TASK PROMPT: Retype only the lines below from the one with "red line: moved" to the one with "yellow line: rotated", inclusive, skipping every image.

Image sequences with shape edits:
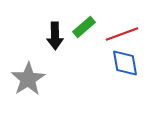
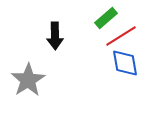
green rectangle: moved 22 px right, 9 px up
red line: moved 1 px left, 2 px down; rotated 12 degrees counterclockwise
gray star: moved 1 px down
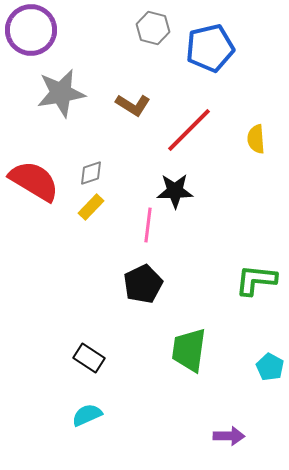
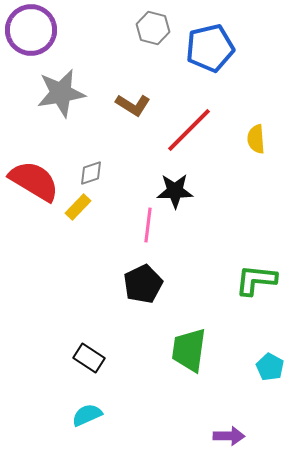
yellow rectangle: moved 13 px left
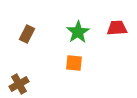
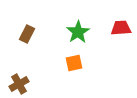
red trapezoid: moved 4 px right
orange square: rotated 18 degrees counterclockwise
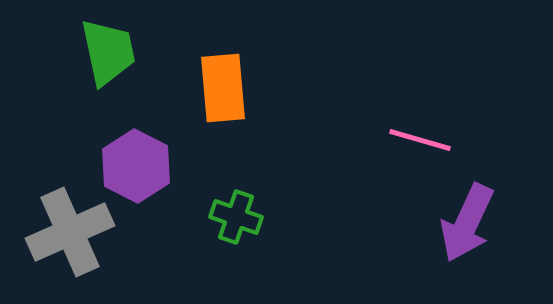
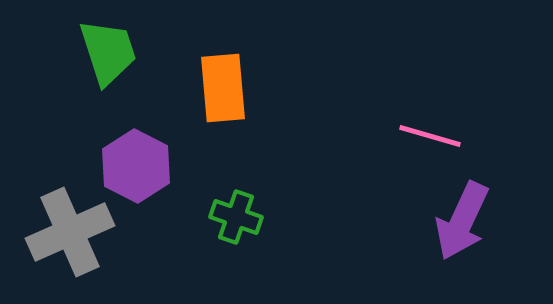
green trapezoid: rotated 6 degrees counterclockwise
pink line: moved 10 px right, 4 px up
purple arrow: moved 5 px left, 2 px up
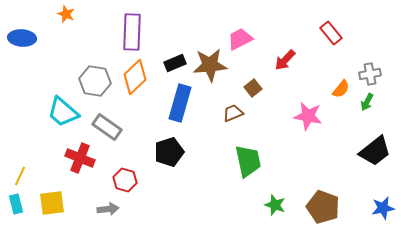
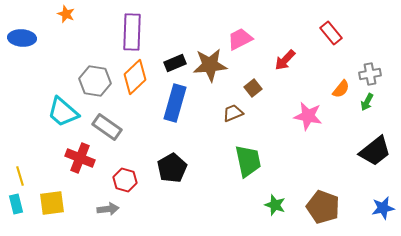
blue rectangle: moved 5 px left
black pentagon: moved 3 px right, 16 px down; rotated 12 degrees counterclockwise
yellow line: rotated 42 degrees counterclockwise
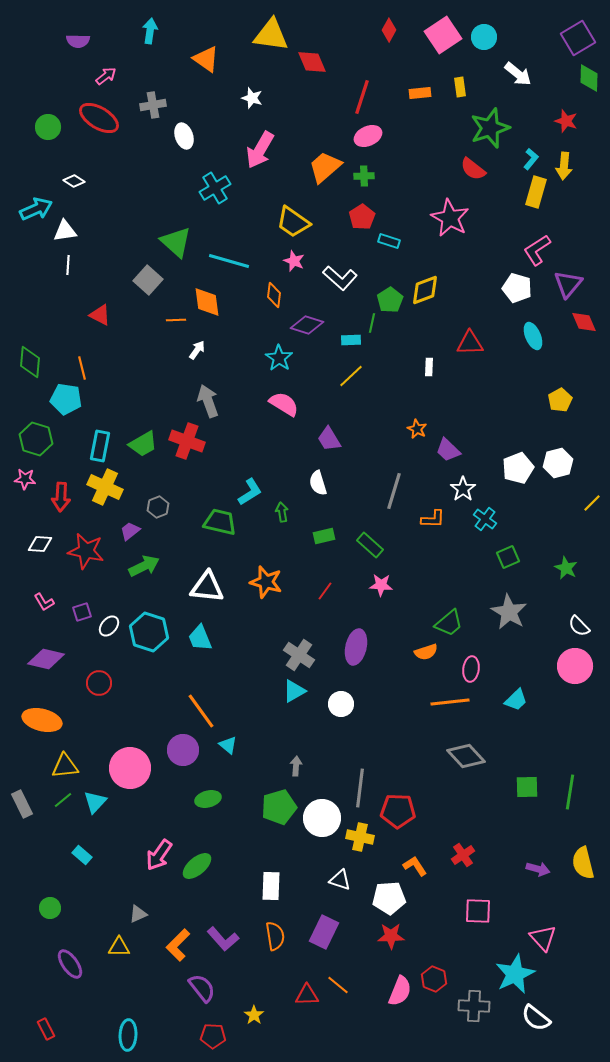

* * *

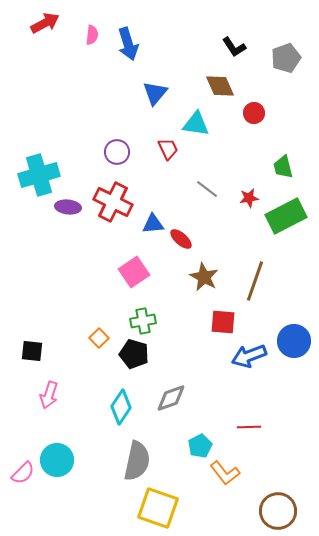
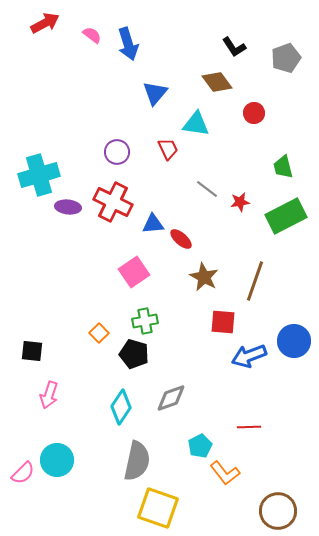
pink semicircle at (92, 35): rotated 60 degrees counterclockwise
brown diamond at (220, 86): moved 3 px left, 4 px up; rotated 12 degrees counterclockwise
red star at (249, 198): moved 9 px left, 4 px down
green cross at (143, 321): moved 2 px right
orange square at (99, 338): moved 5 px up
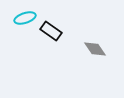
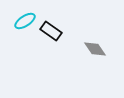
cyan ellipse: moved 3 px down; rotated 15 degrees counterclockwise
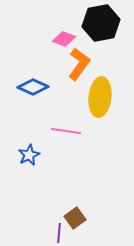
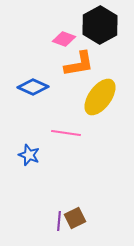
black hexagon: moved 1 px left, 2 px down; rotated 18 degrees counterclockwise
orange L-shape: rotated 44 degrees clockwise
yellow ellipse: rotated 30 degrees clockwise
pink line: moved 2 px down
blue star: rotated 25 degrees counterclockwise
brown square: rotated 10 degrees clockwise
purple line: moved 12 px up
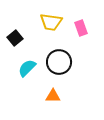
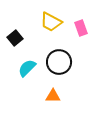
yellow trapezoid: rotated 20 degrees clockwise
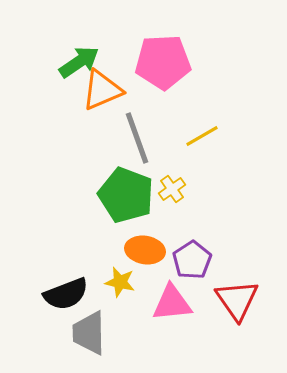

ANSWER SECTION:
red line: moved 1 px left, 2 px down; rotated 12 degrees counterclockwise
gray star: moved 1 px down
yellow rectangle: moved 13 px left
red trapezoid: moved 4 px right
orange square: rotated 18 degrees counterclockwise
green trapezoid: rotated 6 degrees counterclockwise
pink line: moved 10 px right, 4 px up
purple arrow: moved 5 px left, 2 px up
blue rectangle: moved 5 px left
black pentagon: moved 3 px right, 16 px down; rotated 12 degrees counterclockwise
yellow line: rotated 42 degrees counterclockwise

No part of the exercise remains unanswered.